Work item. Look through the listing below and report every line that contains "carried".

(Beginning of Data block)

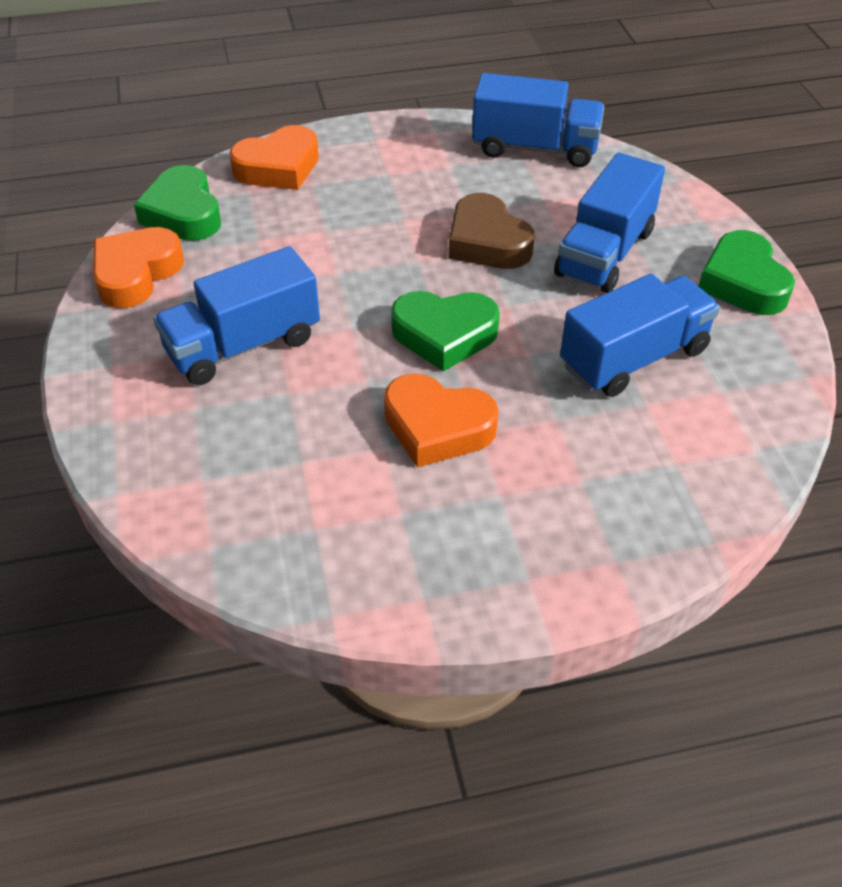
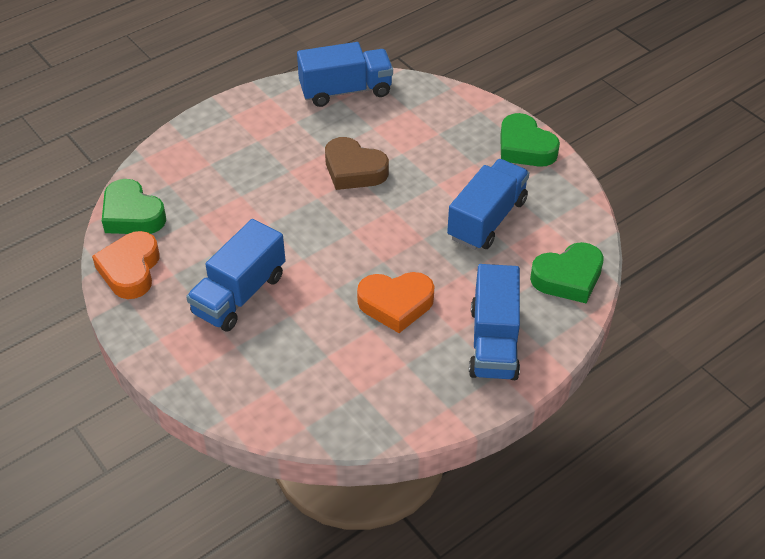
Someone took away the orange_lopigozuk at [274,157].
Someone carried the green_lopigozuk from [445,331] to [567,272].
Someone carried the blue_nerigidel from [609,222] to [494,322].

(End of Data block)

Written answer.
Someone carried the green_lopigozuk from [445,331] to [567,272].
Someone carried the blue_nerigidel from [609,222] to [494,322].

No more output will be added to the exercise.